### PROBLEM
Find the line in the entries below that contains "yellow brick C5:D5". Repeat it exactly, and every line after it through the line that contains "none -> cyan plate F6:G6 level 2".

### RECORDS SHOWN
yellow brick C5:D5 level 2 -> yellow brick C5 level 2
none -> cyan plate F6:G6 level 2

---

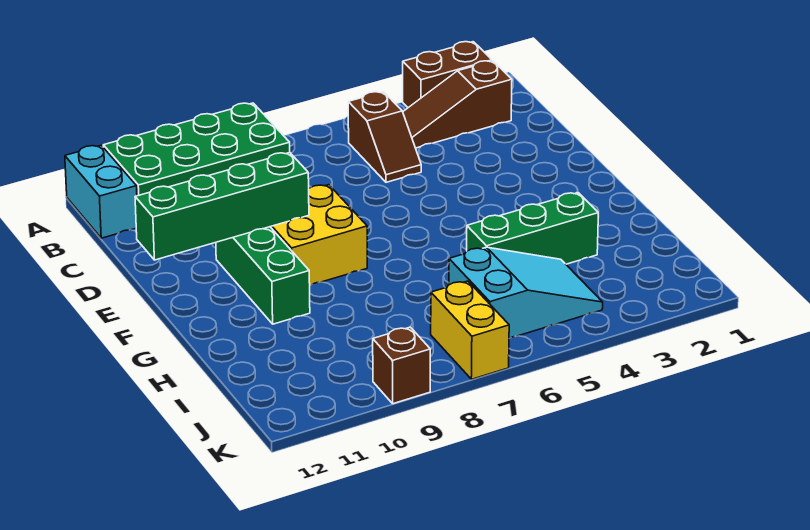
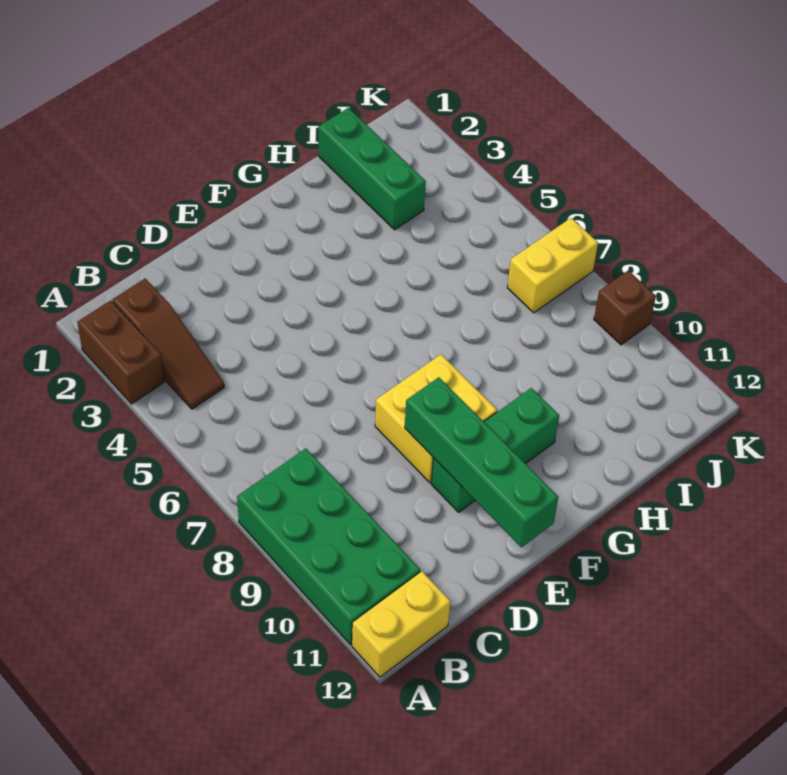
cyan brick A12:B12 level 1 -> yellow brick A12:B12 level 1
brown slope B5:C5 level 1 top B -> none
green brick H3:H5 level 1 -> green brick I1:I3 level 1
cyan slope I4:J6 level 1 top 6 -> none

### OUTPUT FOR THIS EXERCISE
yellow brick C5:D5 level 2 -> yellow brick C5 level 2
none -> cyan plate F6:G6 level 2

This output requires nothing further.